* Exercise
Keep the images out while you set down the data exactly.

^^^^

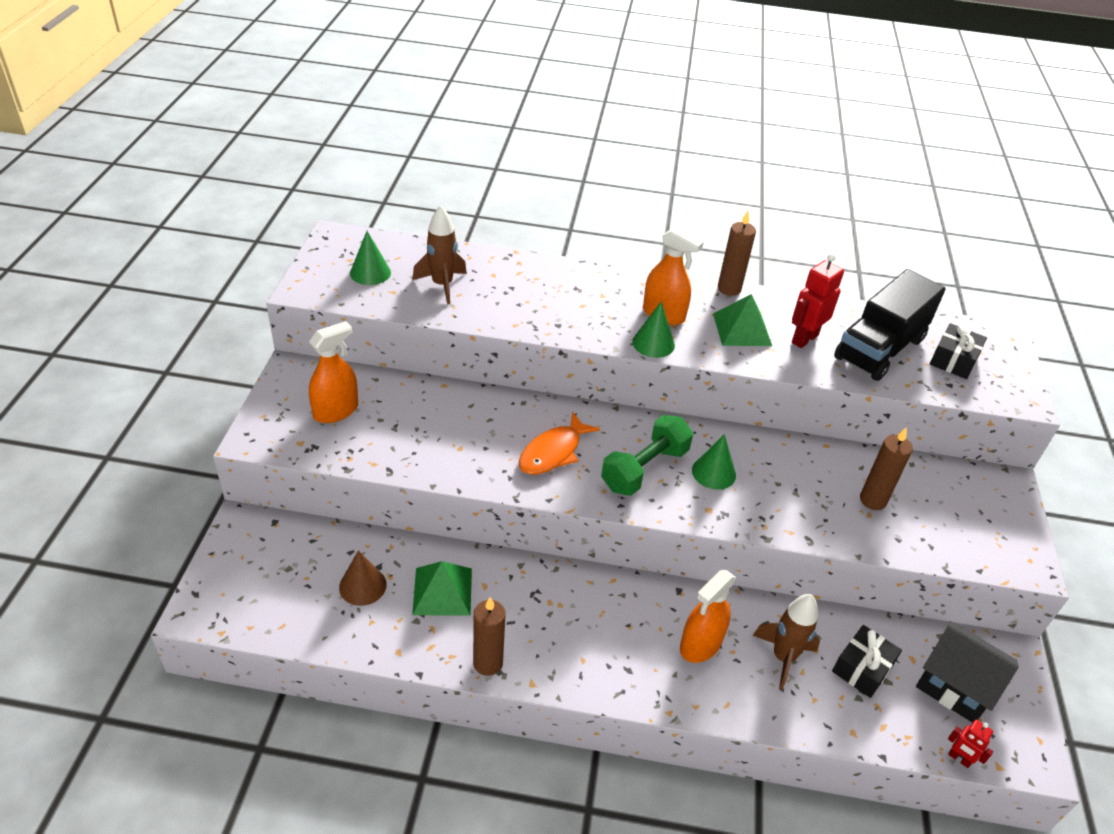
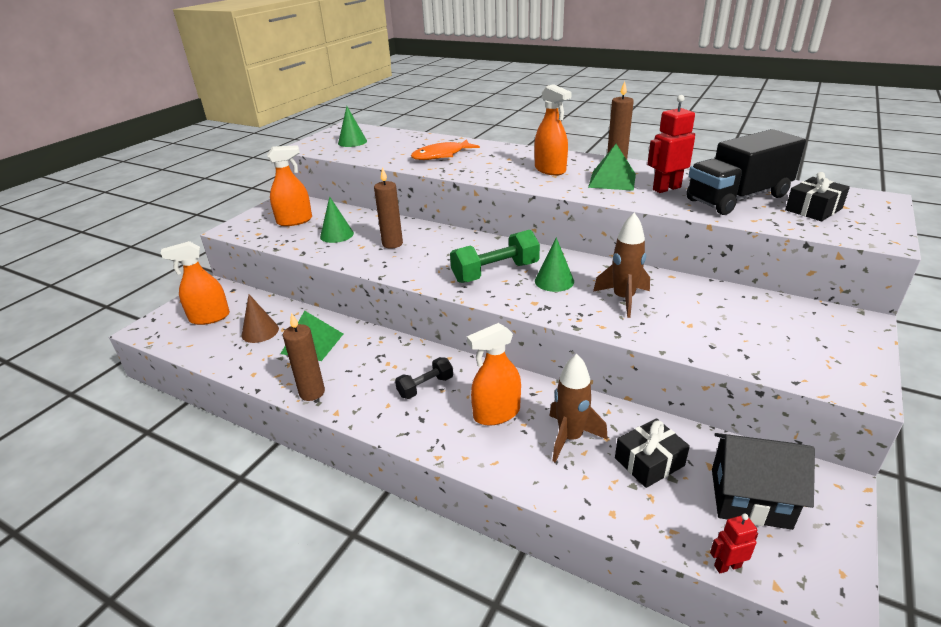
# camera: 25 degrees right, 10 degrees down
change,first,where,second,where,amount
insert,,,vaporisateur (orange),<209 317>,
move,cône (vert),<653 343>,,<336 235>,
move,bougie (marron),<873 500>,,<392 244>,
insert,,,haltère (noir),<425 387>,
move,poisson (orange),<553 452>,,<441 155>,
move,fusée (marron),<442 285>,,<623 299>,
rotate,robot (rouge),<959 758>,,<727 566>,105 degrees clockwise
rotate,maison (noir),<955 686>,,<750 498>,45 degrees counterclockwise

^^^^

* Answer box
# camera: 25 degrees right, 10 degrees down
change,first,where,second,where,amount
insert,,,vaporisateur (orange),<209 317>,
move,cône (vert),<653 343>,,<336 235>,
move,bougie (marron),<873 500>,,<392 244>,
insert,,,haltère (noir),<425 387>,
move,poisson (orange),<553 452>,,<441 155>,
move,fusée (marron),<442 285>,,<623 299>,
rotate,robot (rouge),<959 758>,,<727 566>,105 degrees clockwise
rotate,maison (noir),<955 686>,,<750 498>,45 degrees counterclockwise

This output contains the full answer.